#### INPUT DATA ####
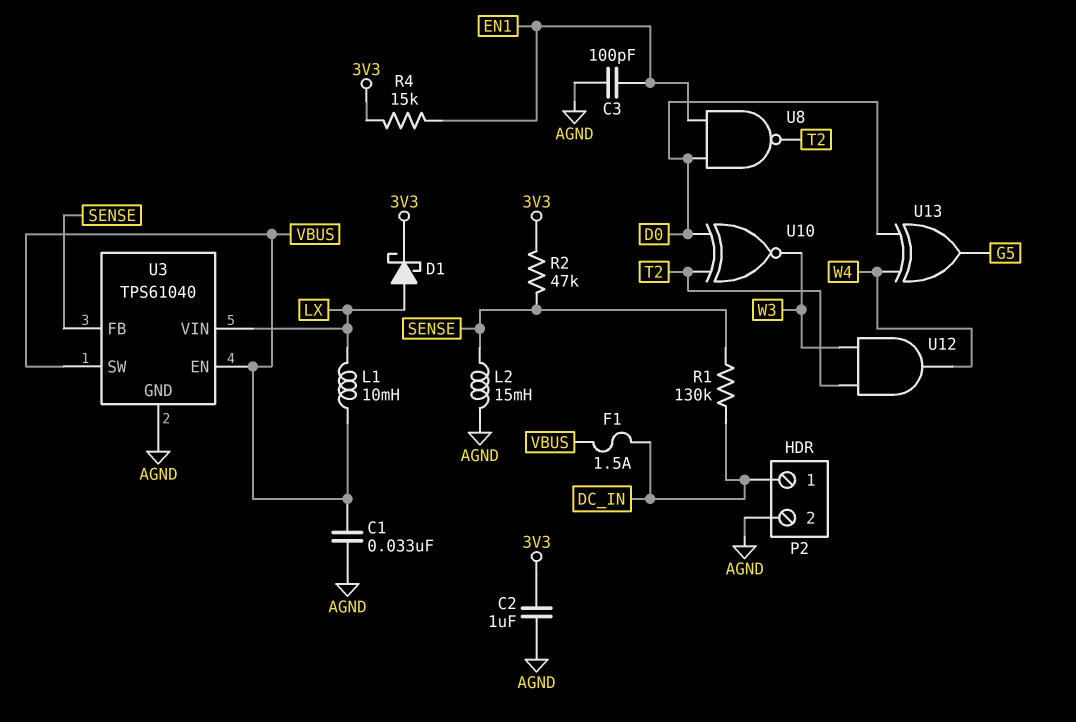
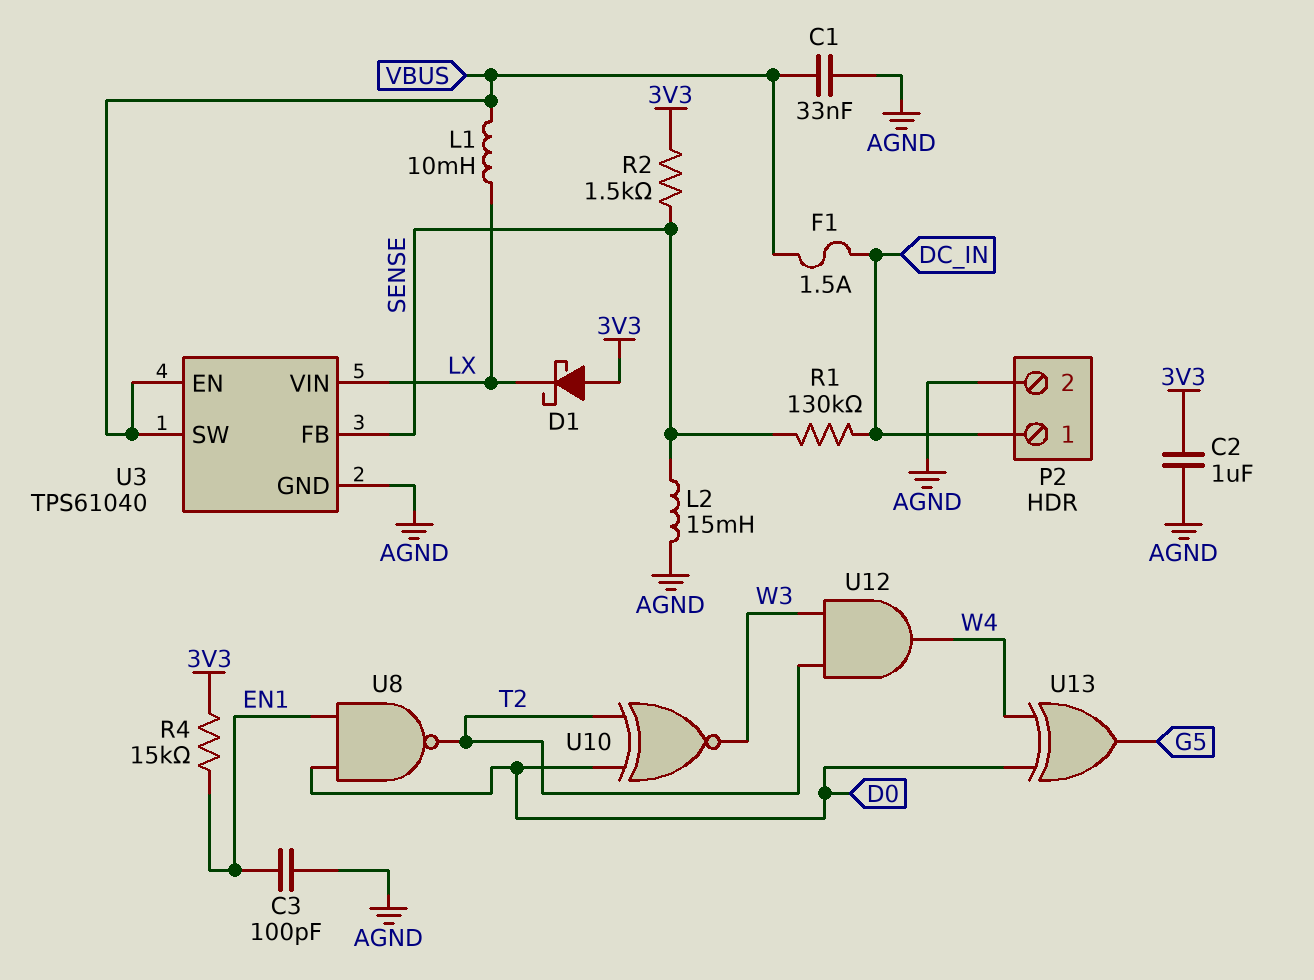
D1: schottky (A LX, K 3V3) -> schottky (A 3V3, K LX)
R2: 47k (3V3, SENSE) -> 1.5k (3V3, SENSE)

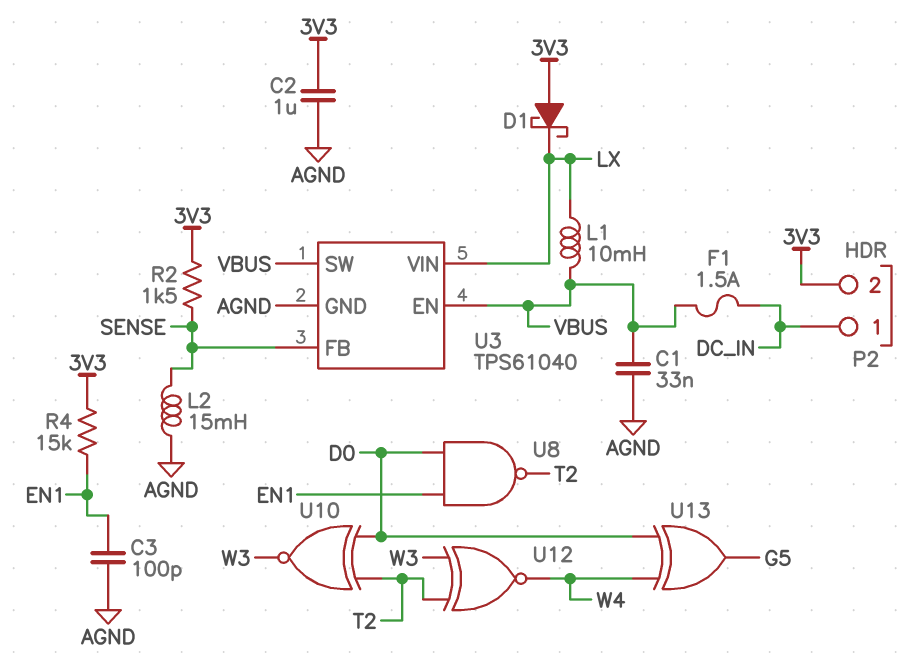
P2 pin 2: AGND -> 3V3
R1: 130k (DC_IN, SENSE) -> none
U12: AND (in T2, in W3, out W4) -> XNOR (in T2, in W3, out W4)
####
Each entry should be output word for word, with no pictures carried over.

D1: schottky (A LX, K 3V3) -> schottky (A 3V3, K LX)
R2: 47k (3V3, SENSE) -> 1.5k (3V3, SENSE)

P2 pin 2: AGND -> 3V3
R1: 130k (DC_IN, SENSE) -> none
U12: AND (in T2, in W3, out W4) -> XNOR (in T2, in W3, out W4)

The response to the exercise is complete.